> Task directions
All that should be output is the block of lines below from the line with "orange cup: 2 -> 1" to the line with "turquoise cup: 4 -> 5", both included, exactly as written.

> Source data
● ● ● ●
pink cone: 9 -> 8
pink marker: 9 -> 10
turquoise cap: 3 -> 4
● ● ● ●
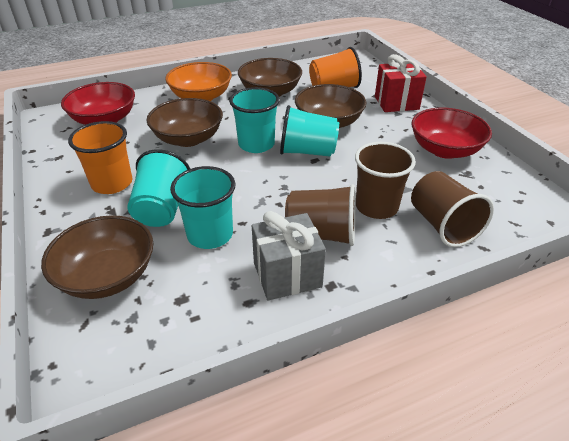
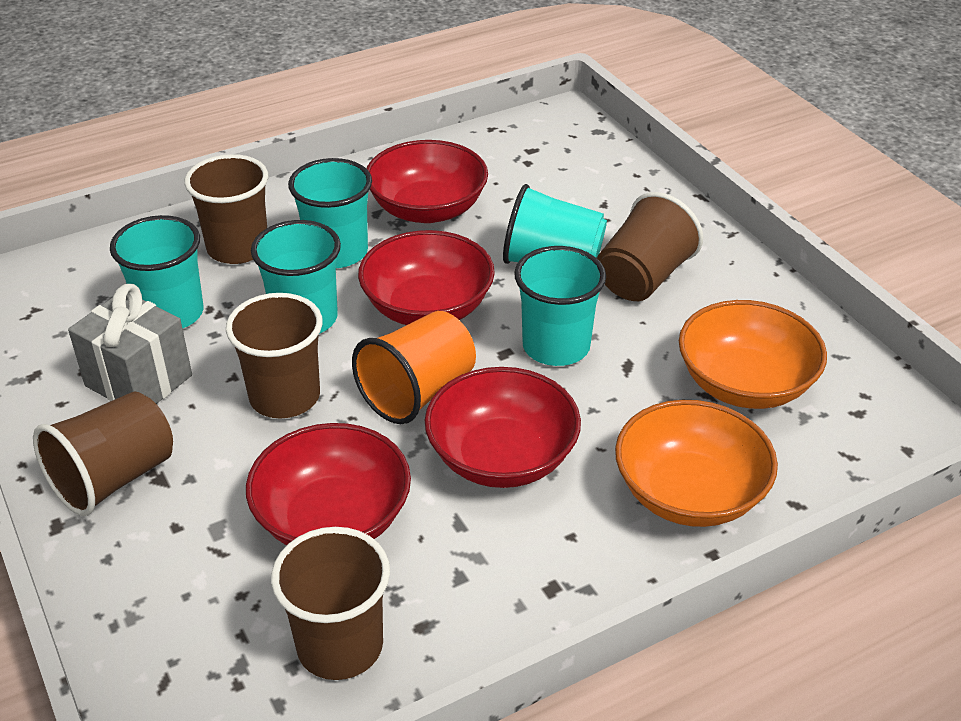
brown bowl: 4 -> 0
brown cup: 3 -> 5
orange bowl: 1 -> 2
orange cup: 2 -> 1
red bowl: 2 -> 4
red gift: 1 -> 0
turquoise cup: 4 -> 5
● ● ● ●
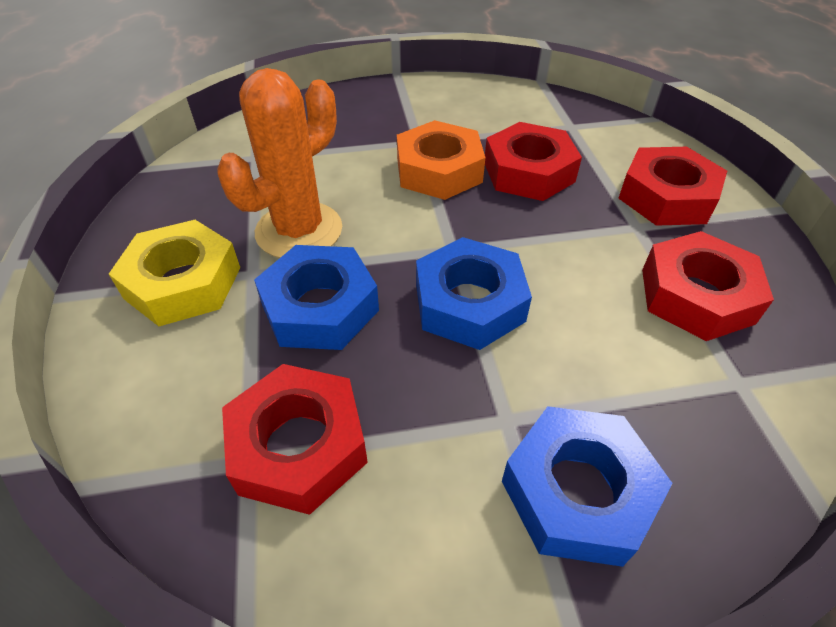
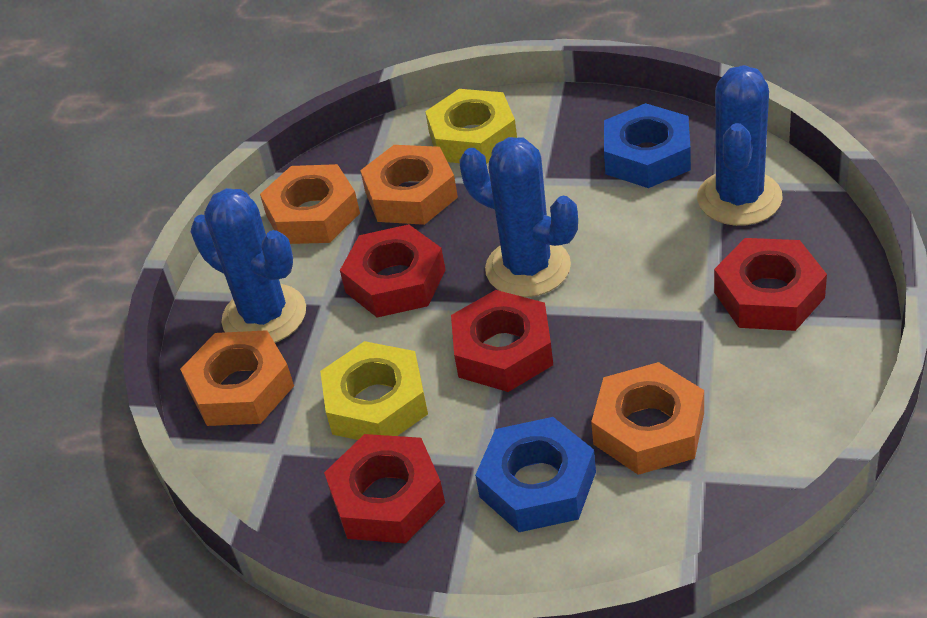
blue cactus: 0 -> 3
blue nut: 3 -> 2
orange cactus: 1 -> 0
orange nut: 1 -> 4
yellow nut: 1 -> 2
● ● ● ●
> Finished task
orange cup: 2 -> 1
red bowl: 2 -> 4
red gift: 1 -> 0
turquoise cup: 4 -> 5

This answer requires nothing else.